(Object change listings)
>>>

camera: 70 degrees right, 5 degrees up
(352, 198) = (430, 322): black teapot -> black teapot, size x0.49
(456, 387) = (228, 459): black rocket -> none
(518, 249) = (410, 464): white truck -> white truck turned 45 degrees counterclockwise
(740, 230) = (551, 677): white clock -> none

<<<

Task brief:
Retype every record without alteration.

Written answer:
camera: 70 degrees right, 5 degrees up
(352, 198) = (430, 322): black teapot -> black teapot, size x0.49
(456, 387) = (228, 459): black rocket -> none
(518, 249) = (410, 464): white truck -> white truck turned 45 degrees counterclockwise
(740, 230) = (551, 677): white clock -> none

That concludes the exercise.